Dataset section section start

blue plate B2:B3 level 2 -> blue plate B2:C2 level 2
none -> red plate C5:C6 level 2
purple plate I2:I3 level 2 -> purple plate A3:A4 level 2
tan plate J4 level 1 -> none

Dataset section section end

What you are asked to do >> All the lines above need to be retyped exactly, with nothing left out.

Answer to the problem >>
blue plate B2:B3 level 2 -> blue plate B2:C2 level 2
none -> red plate C5:C6 level 2
purple plate I2:I3 level 2 -> purple plate A3:A4 level 2
tan plate J4 level 1 -> none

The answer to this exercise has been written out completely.